[START Data lines]

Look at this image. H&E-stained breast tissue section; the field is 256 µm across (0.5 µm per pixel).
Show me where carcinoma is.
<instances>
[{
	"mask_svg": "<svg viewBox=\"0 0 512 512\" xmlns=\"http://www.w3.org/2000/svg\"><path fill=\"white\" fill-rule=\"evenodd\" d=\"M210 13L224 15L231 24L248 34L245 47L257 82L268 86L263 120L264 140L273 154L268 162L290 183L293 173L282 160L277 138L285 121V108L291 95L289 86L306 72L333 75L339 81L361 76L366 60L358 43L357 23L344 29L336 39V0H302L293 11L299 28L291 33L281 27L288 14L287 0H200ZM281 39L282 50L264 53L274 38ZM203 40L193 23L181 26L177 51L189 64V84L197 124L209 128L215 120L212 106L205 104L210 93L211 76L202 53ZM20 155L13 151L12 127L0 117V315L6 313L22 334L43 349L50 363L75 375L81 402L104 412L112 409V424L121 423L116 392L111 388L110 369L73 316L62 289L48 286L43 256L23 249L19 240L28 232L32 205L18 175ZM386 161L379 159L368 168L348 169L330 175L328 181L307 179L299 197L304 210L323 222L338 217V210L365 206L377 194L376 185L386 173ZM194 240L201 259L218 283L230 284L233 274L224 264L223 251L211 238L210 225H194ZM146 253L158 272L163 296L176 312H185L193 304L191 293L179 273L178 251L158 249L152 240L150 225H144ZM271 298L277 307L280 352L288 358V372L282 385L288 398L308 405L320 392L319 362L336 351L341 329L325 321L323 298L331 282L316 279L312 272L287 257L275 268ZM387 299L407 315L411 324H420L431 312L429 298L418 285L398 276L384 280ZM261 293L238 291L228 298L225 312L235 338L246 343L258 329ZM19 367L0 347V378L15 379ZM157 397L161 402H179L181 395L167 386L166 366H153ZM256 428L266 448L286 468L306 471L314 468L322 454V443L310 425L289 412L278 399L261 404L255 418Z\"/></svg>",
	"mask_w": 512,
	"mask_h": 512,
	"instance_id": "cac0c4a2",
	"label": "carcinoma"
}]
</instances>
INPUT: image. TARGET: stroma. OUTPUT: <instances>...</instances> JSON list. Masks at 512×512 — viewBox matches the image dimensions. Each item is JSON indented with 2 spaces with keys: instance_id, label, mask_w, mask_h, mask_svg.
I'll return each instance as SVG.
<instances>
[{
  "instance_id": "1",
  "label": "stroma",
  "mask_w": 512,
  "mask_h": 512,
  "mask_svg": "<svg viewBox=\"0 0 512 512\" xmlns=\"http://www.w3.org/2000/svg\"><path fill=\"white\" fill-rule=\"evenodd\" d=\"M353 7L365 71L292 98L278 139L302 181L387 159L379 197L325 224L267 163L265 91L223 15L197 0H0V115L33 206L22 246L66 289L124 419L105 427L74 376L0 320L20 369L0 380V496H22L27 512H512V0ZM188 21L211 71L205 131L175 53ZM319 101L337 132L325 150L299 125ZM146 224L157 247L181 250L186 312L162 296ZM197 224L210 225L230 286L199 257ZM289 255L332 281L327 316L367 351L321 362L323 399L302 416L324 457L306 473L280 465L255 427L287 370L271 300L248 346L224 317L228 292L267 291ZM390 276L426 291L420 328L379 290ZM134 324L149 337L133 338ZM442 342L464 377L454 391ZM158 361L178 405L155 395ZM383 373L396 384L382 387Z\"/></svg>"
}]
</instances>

[END Data lines]

* What to produce: Please reproduce each record precisely as written.

* Answer in full:
Look at this image. H&E-stained breast tissue section; the field is 256 µm across (0.5 µm per pixel).
Show me where carcinoma is.
<instances>
[{
	"mask_svg": "<svg viewBox=\"0 0 512 512\" xmlns=\"http://www.w3.org/2000/svg\"><path fill=\"white\" fill-rule=\"evenodd\" d=\"M210 13L224 15L231 24L248 34L245 47L257 82L268 86L263 120L264 140L273 154L268 162L290 183L293 173L282 160L277 138L285 121V108L291 95L289 86L306 72L333 75L339 81L361 76L366 60L358 43L357 23L344 29L336 39V0H302L293 11L299 28L291 33L281 27L288 14L287 0H200ZM281 39L282 50L264 53L274 38ZM203 40L193 23L181 26L177 51L189 64V84L197 124L209 128L215 120L212 106L205 104L210 93L211 76L202 53ZM20 155L13 151L12 127L0 117V315L6 313L22 334L43 349L50 363L75 375L81 402L104 412L112 409V424L121 423L116 392L111 388L110 369L73 316L62 289L48 286L43 256L23 249L19 240L28 232L32 205L18 175ZM386 161L379 159L368 168L348 169L330 175L328 181L307 179L299 197L304 210L323 222L338 217V210L365 206L377 194L376 185L386 173ZM194 240L201 259L218 283L230 284L233 274L224 264L223 251L211 238L210 225H194ZM146 253L158 272L163 296L176 312H185L193 304L191 293L179 273L178 251L158 249L152 240L150 225H144ZM271 298L277 307L280 352L288 358V372L282 385L288 398L308 405L320 392L319 362L336 351L341 329L325 321L323 298L331 282L316 279L312 272L287 257L275 268ZM387 299L407 315L411 324H420L431 312L429 298L418 285L398 276L384 280ZM261 293L238 291L228 298L225 312L235 338L246 343L258 329ZM19 367L0 347V378L15 379ZM157 397L161 402H179L181 395L167 386L166 366H153ZM256 428L266 448L286 468L306 471L314 468L322 454V443L310 425L289 412L278 399L261 404L255 418Z\"/></svg>",
	"mask_w": 512,
	"mask_h": 512,
	"instance_id": "cac0c4a2",
	"label": "carcinoma"
}]
</instances>
INPUT: image. TARGET: stroma. OUTPUT: <instances>...</instances> JSON list. Masks at 512×512 — viewBox matches the image dimensions. Each item is JSON indented with 2 spaces with keys: instance_id, label, mask_w, mask_h, mask_svg.
I'll return each instance as SVG.
<instances>
[{
  "instance_id": "1",
  "label": "stroma",
  "mask_w": 512,
  "mask_h": 512,
  "mask_svg": "<svg viewBox=\"0 0 512 512\" xmlns=\"http://www.w3.org/2000/svg\"><path fill=\"white\" fill-rule=\"evenodd\" d=\"M353 7L365 71L292 98L278 139L302 181L387 159L379 197L325 224L267 163L265 91L223 15L197 0H0V115L33 206L22 246L66 289L124 419L105 427L74 376L0 320L20 369L0 380V496H22L27 512H512V0ZM188 21L211 71L205 131L175 53ZM319 101L337 132L325 150L299 125ZM146 224L157 247L181 250L186 312L162 296ZM197 224L210 225L230 286L199 257ZM289 255L332 281L327 316L367 351L321 362L323 399L302 416L324 457L306 473L280 465L255 427L287 370L271 300L248 346L224 317L228 292L267 291ZM390 276L426 291L420 328L379 290ZM134 324L149 337L133 338ZM442 342L464 377L454 391ZM158 361L178 405L155 395ZM383 373L396 384L382 387Z\"/></svg>"
}]
</instances>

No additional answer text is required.